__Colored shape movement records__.
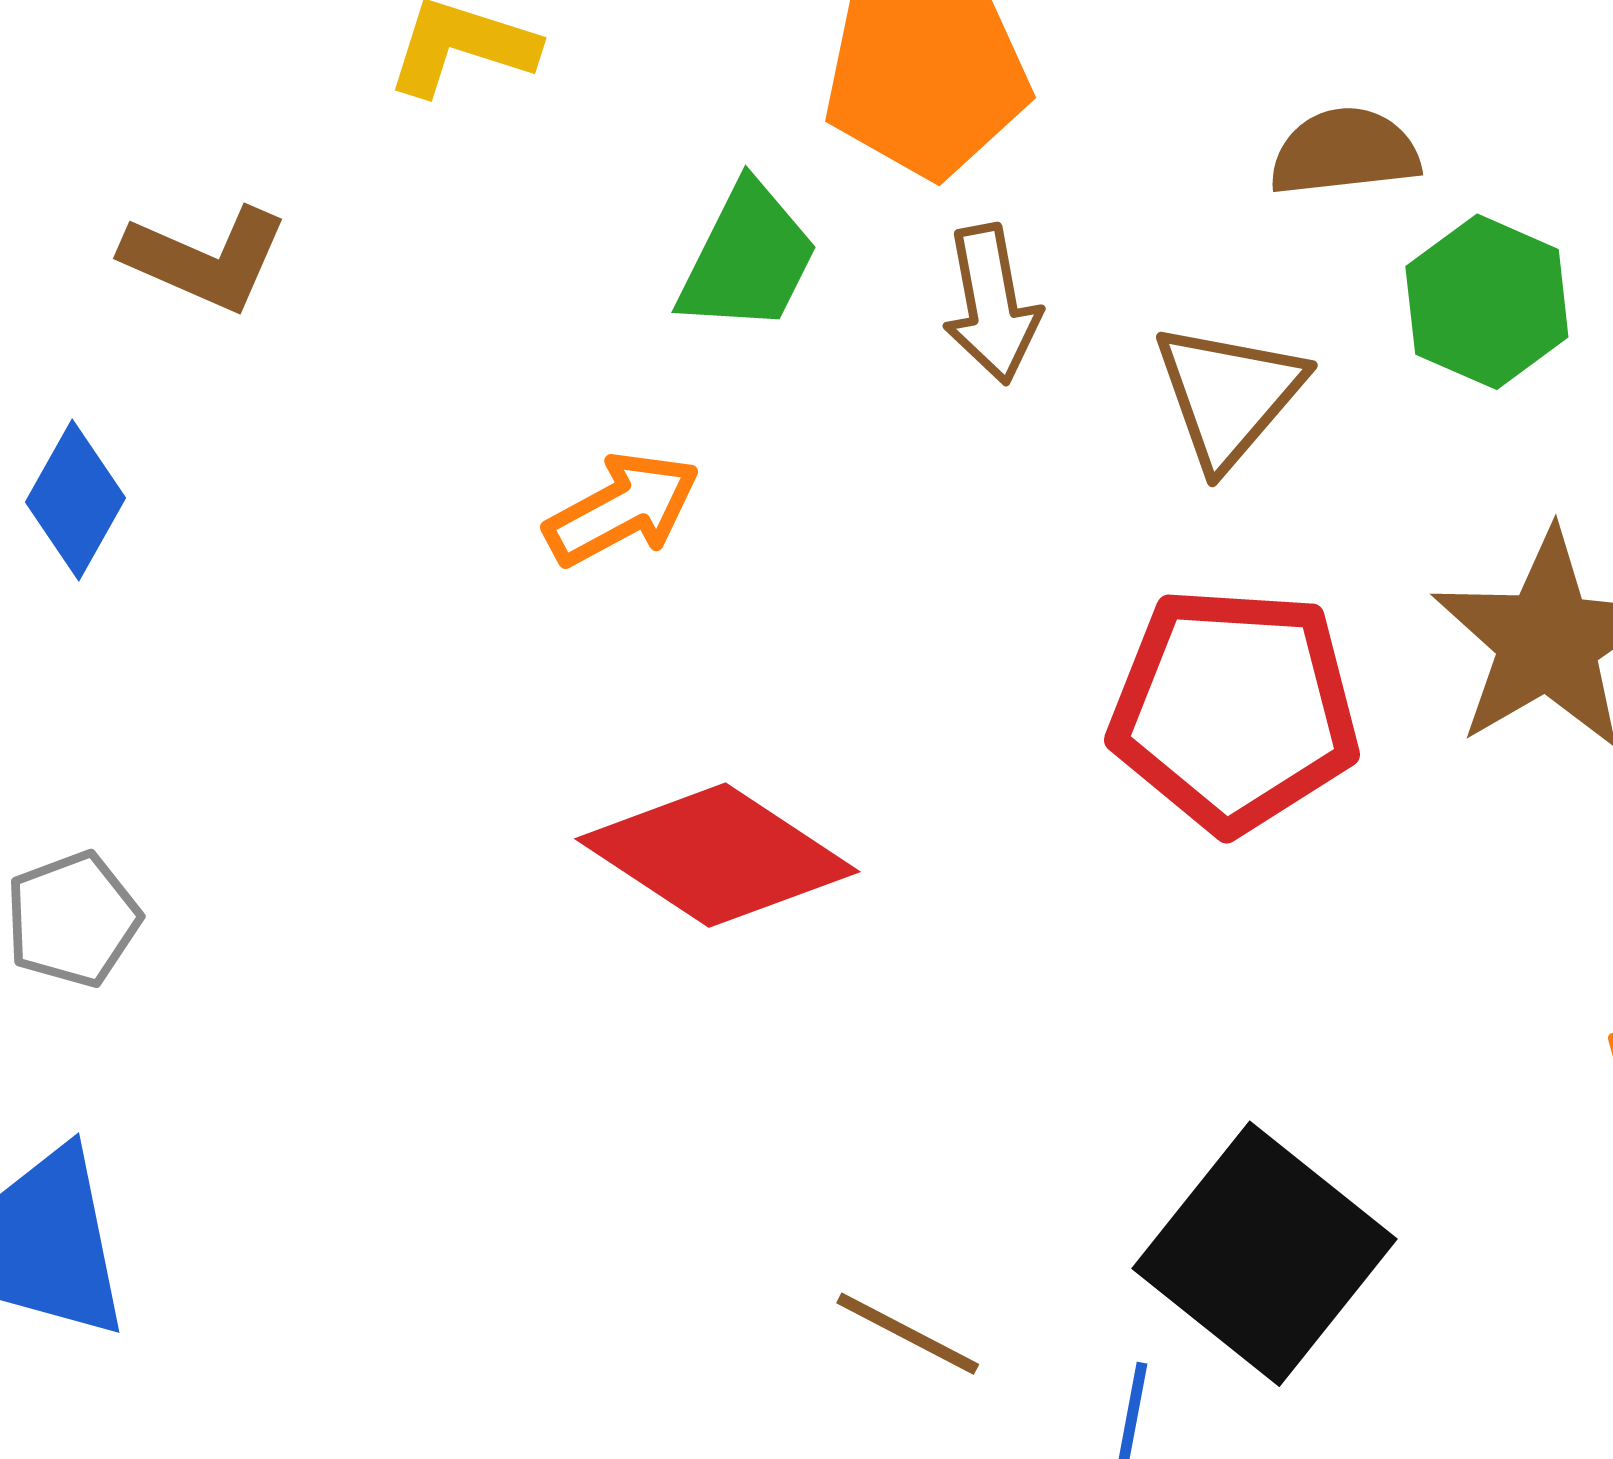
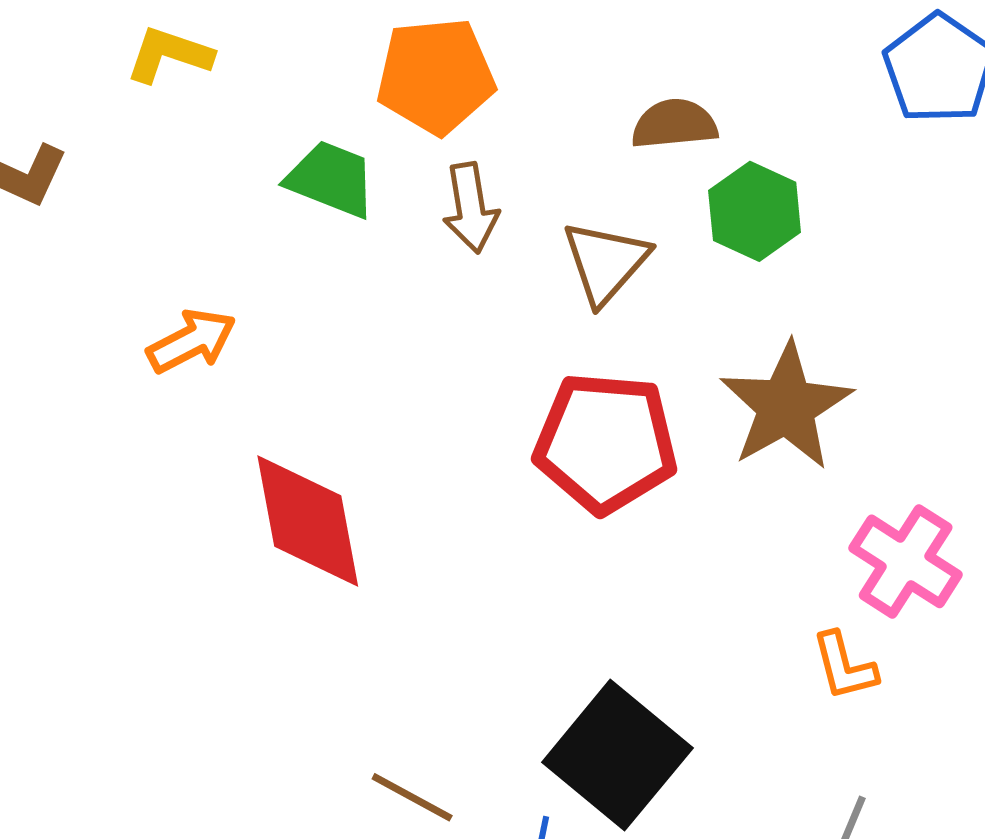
green trapezoid: (748, 258) -> (331, 179), turned -96
orange arrow: (622, 509) -> (191, 341), moved
red diamond: (717, 855) -> (308, 521), turned 45

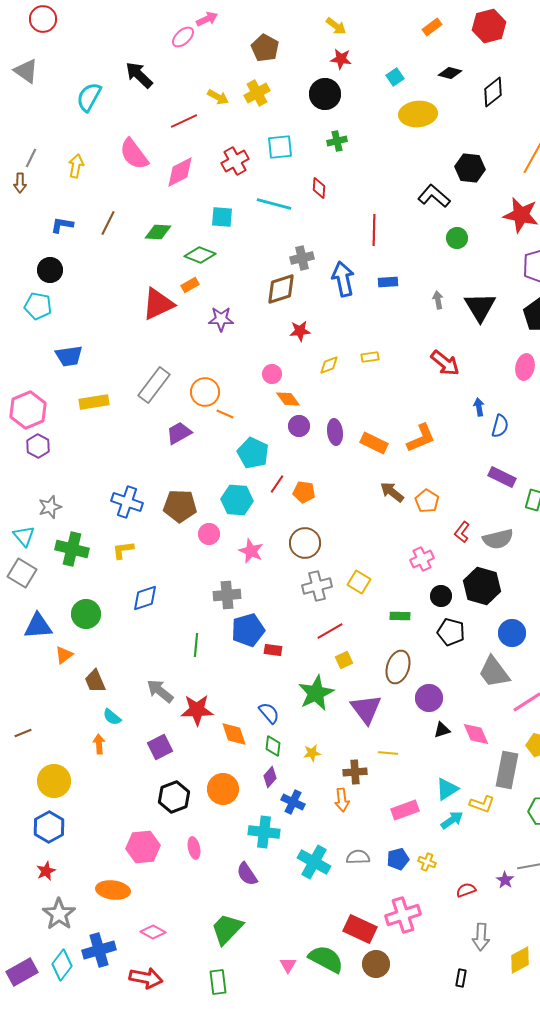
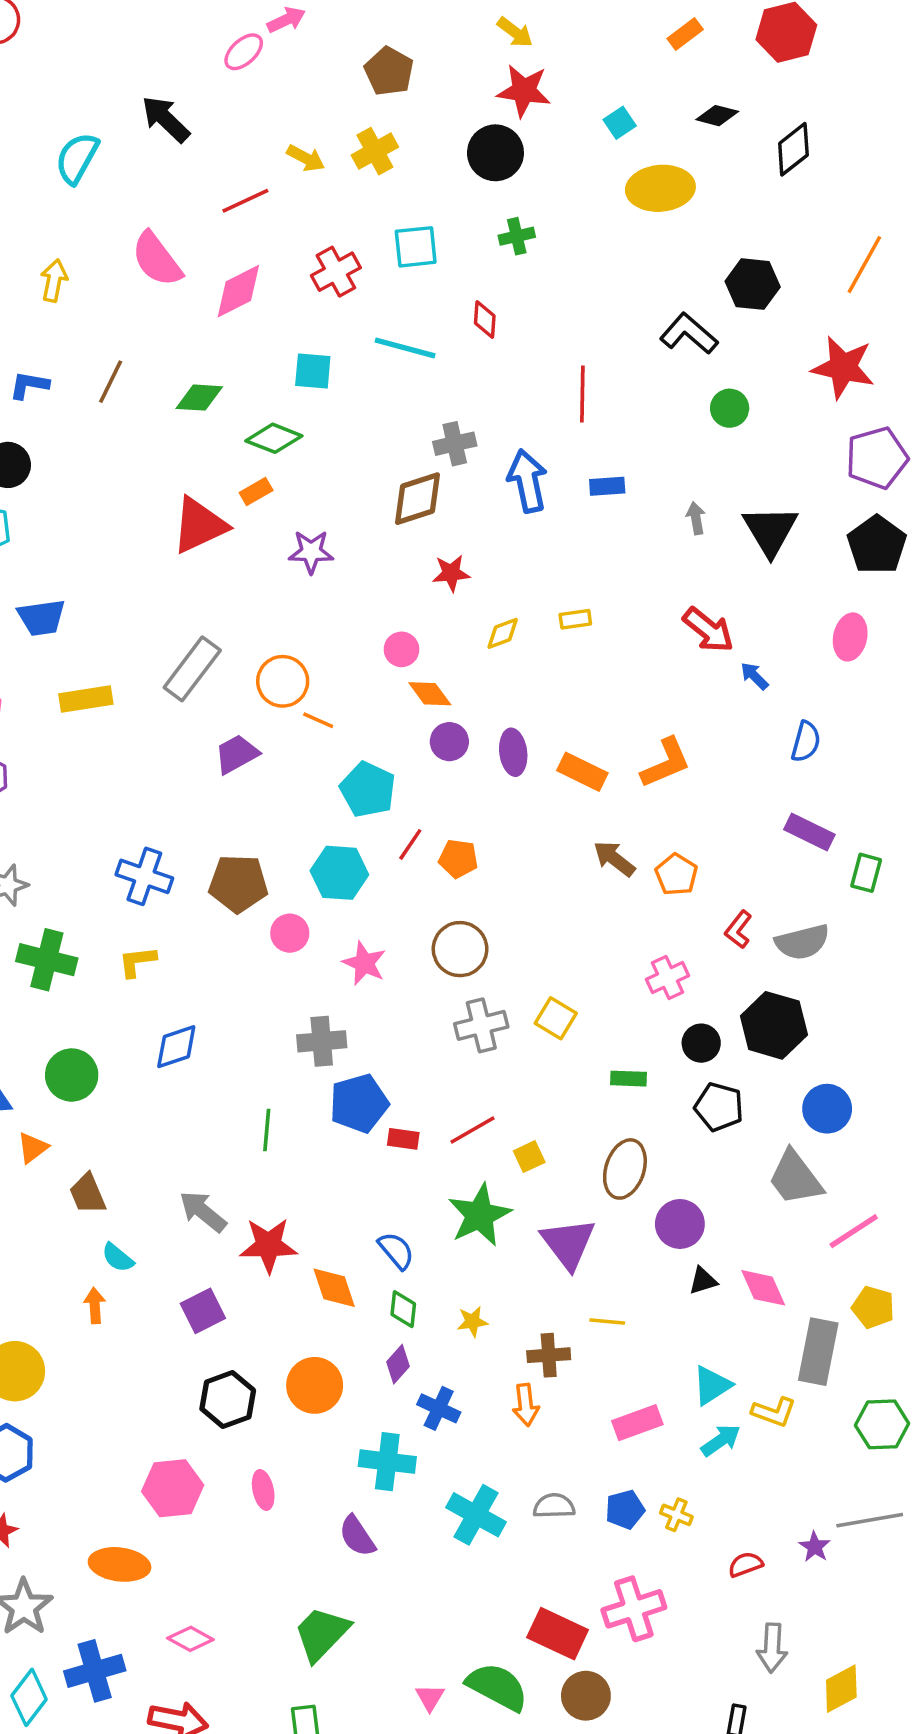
red star: (341, 59) -> (524, 91), size x1.4
blue arrow: (479, 407) -> (754, 676), moved, turned -36
red line: (330, 631) -> (472, 1130), moved

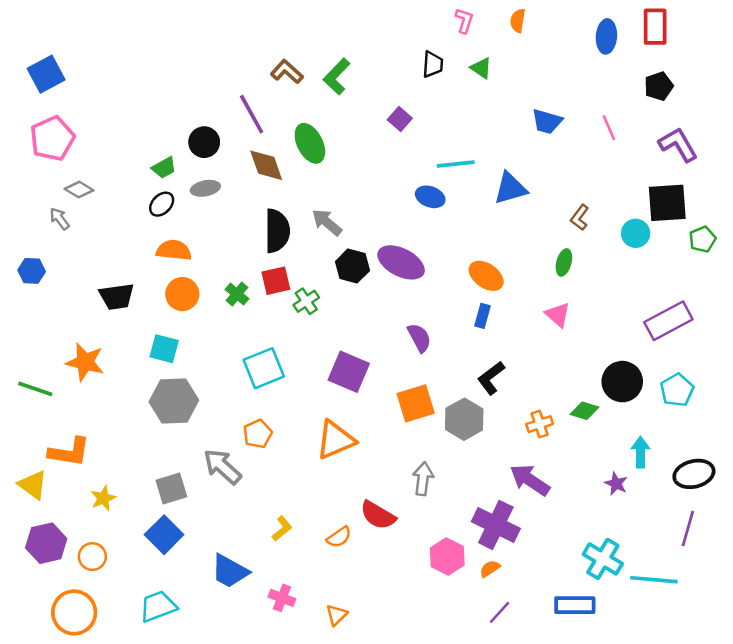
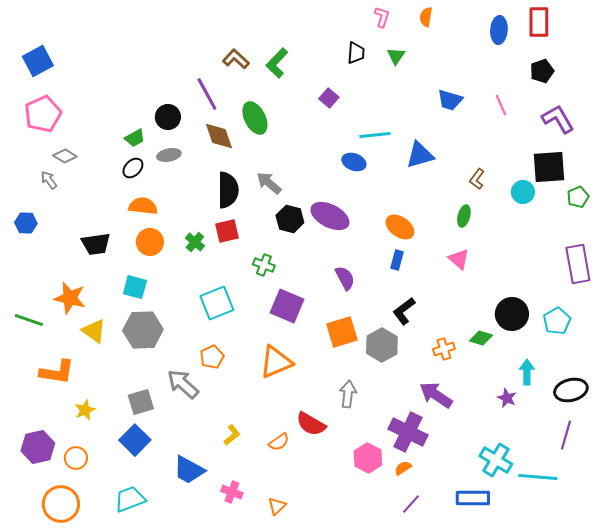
green triangle: (481, 68) -> (396, 56), turned 30
green cross: (306, 301) -> (264, 265), moved, turned -35
purple rectangle: (668, 321) -> (578, 264), moved, turned -72
yellow triangle: (33, 485) -> (94, 331), moved

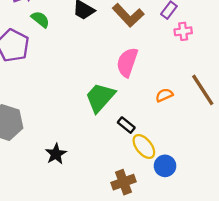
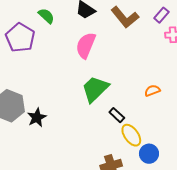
pink semicircle: (127, 62) -> (86, 45), moved
black star: (56, 154) -> (37, 117), moved

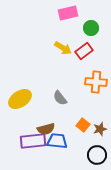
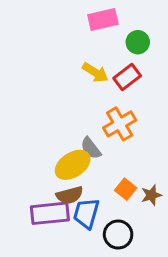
orange cross: (96, 82) -> (120, 124), moved, turned -35
yellow ellipse: (20, 99) -> (73, 165), moved
blue trapezoid: (57, 141) -> (86, 213), turned -80
black circle: (97, 155) -> (118, 235), moved

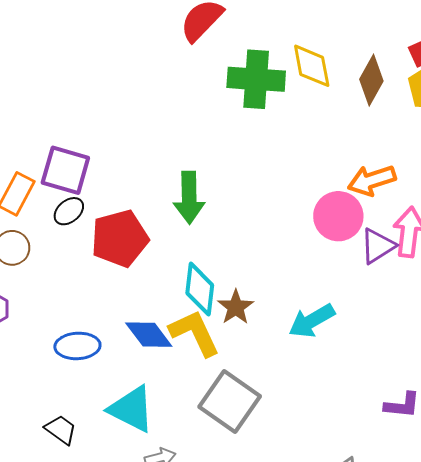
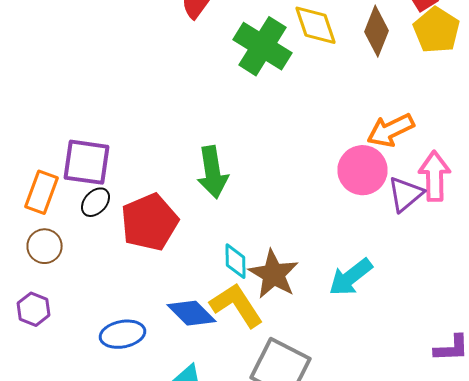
green cross: (256, 79) -> (262, 46), turned 36
cyan diamond: (200, 289) -> (236, 261), size x0.7
brown star: (236, 307) -> (274, 274), size x1.4

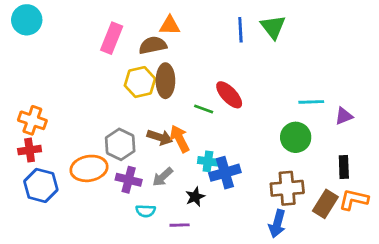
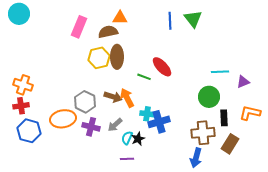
black rectangle: (344, 167) -> (224, 118), moved
orange L-shape: (354, 200) -> (250, 113), moved
cyan semicircle: (146, 211) -> (127, 138), moved, turned 112

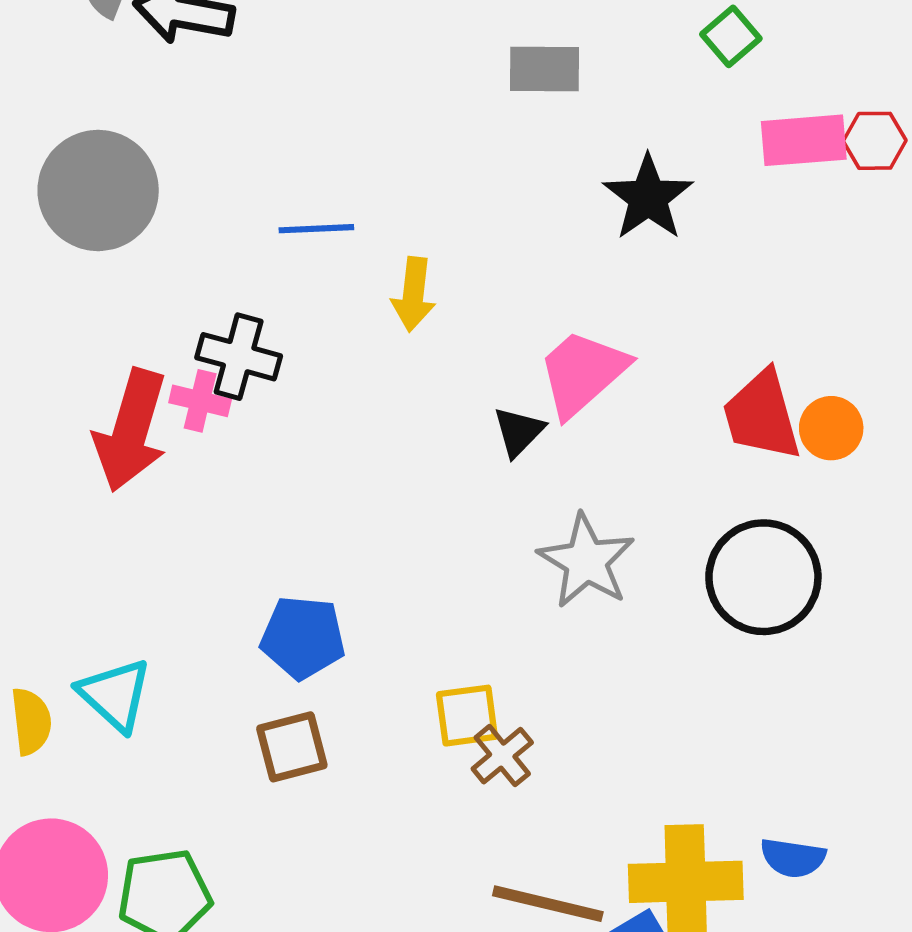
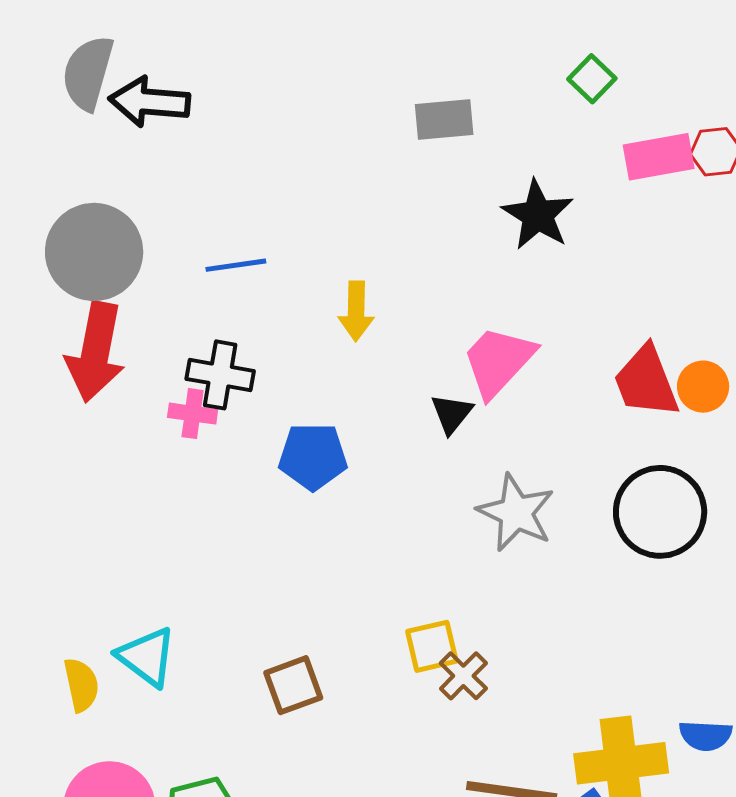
blue line: (316, 229) -> (236, 265), moved
red arrow: (131, 430) -> (95, 352), moved
blue pentagon: (303, 637) -> (313, 456), moved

__Task to carry out__. Skip the pictures and retype exactly the lines from the one that contains "yellow triangle: (33, 485)" to the last line of the records.

__Exercise output__.
yellow triangle: (33, 485) -> (94, 331), moved

pink semicircle: (127, 62) -> (86, 45), moved
black star: (56, 154) -> (37, 117), moved

orange cross: (96, 82) -> (120, 124), moved, turned -35
yellow ellipse: (20, 99) -> (73, 165), moved
blue trapezoid: (57, 141) -> (86, 213), turned -80
black circle: (97, 155) -> (118, 235), moved

green cross: (256, 79) -> (262, 46), turned 36
cyan diamond: (200, 289) -> (236, 261), size x0.7
brown star: (236, 307) -> (274, 274), size x1.4

black rectangle: (344, 167) -> (224, 118), moved
orange L-shape: (354, 200) -> (250, 113), moved
cyan semicircle: (146, 211) -> (127, 138), moved, turned 112

blue line: (316, 229) -> (236, 265), moved
red arrow: (131, 430) -> (95, 352), moved
blue pentagon: (303, 637) -> (313, 456), moved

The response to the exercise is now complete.